- _Data extracts_
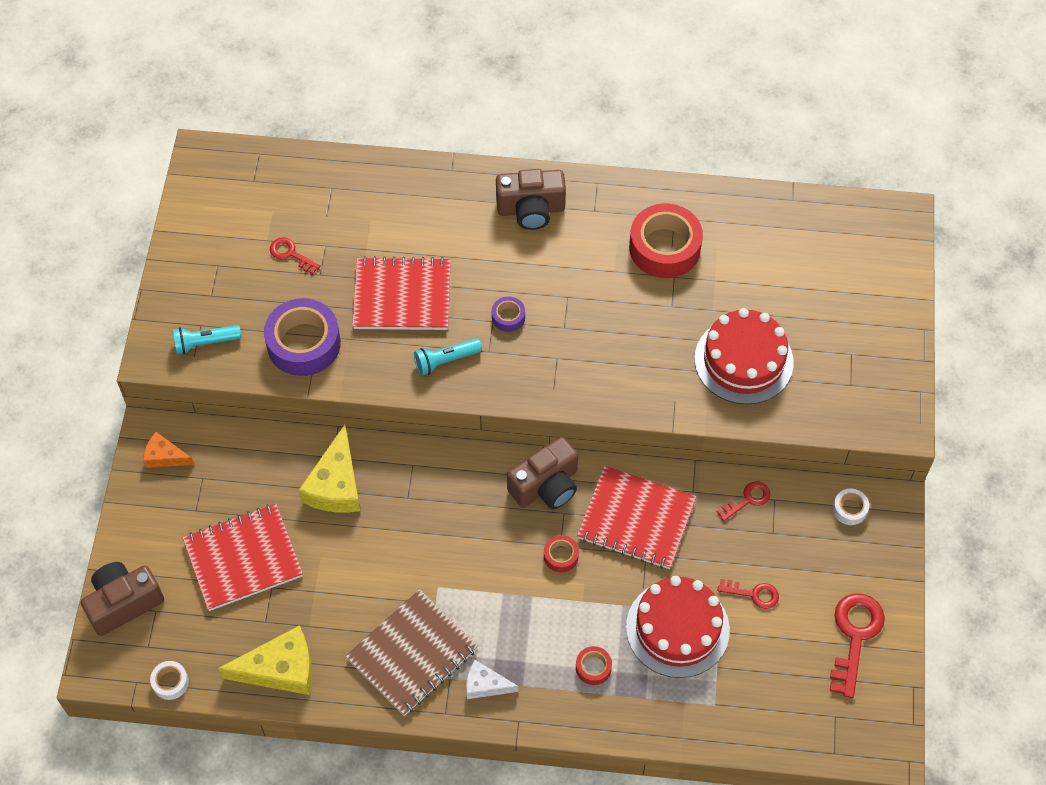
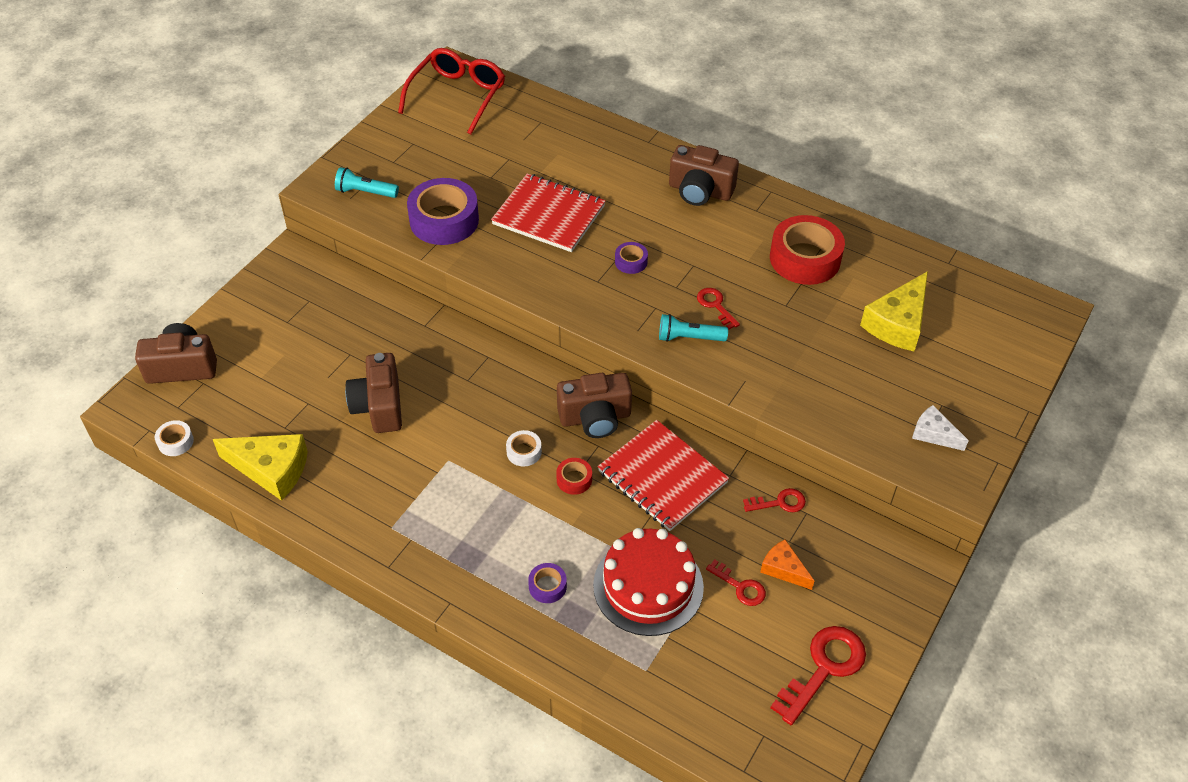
camera: 25 degrees right, 10 degrees down
(165, 456) = (290, 274): orange cheese -> orange cheese (783, 569)
(228, 188) = (457, 96): none -> red glasses
(243, 558) = (300, 372): red notebook -> none
(291, 254) = (476, 155): red key -> red key (715, 306)
(336, 485) = (413, 347): yellow cheese -> yellow cheese (897, 323)
(341, 561) = (379, 406): none -> brown camera
(412, 654) = (391, 505): brown notebook -> none
(446, 360) = (555, 274): turquoise flashlight -> turquoise flashlight (689, 338)
(485, 685) = (439, 558): white cheese -> white cheese (933, 434)
(593, 668) = (547, 586): red tape -> purple tape
(743, 361) = (830, 372): red cake -> none
(849, 509) = (878, 551): white tape -> white tape (524, 452)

- _The task_
Set out exactly the lines from the one bearing "(228, 188) = (457, 96): none -> red glasses" through the end of the data, including both ends and omitting all others.

- _Solution below_
(228, 188) = (457, 96): none -> red glasses
(243, 558) = (300, 372): red notebook -> none
(291, 254) = (476, 155): red key -> red key (715, 306)
(336, 485) = (413, 347): yellow cheese -> yellow cheese (897, 323)
(341, 561) = (379, 406): none -> brown camera
(412, 654) = (391, 505): brown notebook -> none
(446, 360) = (555, 274): turquoise flashlight -> turquoise flashlight (689, 338)
(485, 685) = (439, 558): white cheese -> white cheese (933, 434)
(593, 668) = (547, 586): red tape -> purple tape
(743, 361) = (830, 372): red cake -> none
(849, 509) = (878, 551): white tape -> white tape (524, 452)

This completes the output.